DIRECTIVE.
Gather every line of the data below that contains the string "acciaccatura", and copy each of those lines out in full.

DATASET RECORDS.

== == ==

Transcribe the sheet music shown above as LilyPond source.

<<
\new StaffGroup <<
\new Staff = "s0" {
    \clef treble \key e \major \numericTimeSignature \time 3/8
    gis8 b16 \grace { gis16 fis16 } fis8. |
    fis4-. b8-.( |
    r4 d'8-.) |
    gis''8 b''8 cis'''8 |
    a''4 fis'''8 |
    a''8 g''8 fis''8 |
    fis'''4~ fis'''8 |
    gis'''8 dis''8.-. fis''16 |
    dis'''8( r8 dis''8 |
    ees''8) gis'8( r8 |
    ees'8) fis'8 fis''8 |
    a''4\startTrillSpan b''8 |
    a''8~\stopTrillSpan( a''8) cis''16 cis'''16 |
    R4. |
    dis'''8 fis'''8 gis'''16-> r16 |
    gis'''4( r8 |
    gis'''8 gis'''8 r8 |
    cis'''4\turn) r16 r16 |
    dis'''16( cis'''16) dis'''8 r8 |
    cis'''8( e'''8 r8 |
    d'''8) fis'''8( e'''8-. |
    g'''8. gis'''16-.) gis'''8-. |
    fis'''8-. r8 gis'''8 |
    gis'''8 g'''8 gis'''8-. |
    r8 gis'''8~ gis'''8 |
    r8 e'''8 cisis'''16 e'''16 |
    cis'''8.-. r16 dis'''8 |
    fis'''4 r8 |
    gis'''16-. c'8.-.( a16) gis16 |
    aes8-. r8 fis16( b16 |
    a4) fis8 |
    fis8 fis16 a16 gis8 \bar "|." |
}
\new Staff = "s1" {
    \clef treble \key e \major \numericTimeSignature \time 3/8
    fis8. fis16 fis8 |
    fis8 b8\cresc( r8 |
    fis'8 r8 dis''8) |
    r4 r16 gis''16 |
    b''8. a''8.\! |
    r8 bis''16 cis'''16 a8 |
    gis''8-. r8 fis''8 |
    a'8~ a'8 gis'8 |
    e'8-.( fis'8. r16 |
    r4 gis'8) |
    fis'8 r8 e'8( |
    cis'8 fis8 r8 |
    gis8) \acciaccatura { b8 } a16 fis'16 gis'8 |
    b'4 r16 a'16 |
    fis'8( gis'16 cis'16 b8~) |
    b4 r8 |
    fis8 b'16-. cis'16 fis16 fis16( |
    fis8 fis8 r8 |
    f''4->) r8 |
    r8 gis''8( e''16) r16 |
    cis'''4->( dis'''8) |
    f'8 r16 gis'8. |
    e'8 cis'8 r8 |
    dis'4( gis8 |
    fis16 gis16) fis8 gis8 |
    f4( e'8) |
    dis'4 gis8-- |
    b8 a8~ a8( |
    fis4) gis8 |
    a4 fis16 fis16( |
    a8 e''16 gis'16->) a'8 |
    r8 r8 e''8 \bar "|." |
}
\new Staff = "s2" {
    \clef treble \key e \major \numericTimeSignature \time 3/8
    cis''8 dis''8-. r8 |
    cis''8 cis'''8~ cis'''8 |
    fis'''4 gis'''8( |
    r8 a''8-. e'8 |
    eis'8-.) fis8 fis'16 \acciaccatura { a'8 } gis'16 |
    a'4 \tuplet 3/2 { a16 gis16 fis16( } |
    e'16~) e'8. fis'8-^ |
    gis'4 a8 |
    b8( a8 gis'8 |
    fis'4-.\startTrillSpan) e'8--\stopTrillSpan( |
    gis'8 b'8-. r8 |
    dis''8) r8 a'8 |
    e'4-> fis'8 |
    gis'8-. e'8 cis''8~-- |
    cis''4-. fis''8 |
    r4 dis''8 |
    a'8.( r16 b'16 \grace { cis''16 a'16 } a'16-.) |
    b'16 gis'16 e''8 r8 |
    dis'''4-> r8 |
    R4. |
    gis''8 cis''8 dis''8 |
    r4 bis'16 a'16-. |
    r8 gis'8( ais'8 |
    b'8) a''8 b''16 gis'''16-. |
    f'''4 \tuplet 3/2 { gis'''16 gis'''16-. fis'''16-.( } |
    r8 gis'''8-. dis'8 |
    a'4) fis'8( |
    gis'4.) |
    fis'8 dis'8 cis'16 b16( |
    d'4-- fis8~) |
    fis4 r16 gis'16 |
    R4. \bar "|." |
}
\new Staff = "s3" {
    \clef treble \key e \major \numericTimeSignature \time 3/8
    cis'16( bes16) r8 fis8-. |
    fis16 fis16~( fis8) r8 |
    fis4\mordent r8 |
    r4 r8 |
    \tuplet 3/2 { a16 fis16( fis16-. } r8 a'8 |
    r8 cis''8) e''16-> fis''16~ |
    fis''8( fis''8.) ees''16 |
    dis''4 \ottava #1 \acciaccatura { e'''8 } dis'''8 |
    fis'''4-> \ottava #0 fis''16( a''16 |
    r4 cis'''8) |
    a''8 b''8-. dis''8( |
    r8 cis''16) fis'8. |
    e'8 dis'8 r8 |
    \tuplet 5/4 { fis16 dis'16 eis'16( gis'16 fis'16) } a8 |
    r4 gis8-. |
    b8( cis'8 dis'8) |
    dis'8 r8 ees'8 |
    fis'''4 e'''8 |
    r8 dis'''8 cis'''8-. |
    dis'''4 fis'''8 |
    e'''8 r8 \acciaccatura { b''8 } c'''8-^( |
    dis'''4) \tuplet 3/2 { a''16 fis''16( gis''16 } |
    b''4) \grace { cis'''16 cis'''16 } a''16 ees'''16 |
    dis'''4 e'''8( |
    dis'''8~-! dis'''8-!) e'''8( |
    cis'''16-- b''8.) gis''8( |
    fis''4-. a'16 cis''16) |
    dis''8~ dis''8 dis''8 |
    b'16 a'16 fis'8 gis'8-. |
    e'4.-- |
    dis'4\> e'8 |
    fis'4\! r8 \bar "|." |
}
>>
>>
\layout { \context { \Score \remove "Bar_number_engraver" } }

== == ==

RESPONSE.
    gis8) \acciaccatura { b8 } a16 fis'16 gis'8 |
    eis'8-.) fis8 fis'16 \acciaccatura { a'8 } gis'16 |
    dis''4 \ottava #1 \acciaccatura { e'''8 } dis'''8 |
    e'''8 r8 \acciaccatura { b''8 } c'''8-^( |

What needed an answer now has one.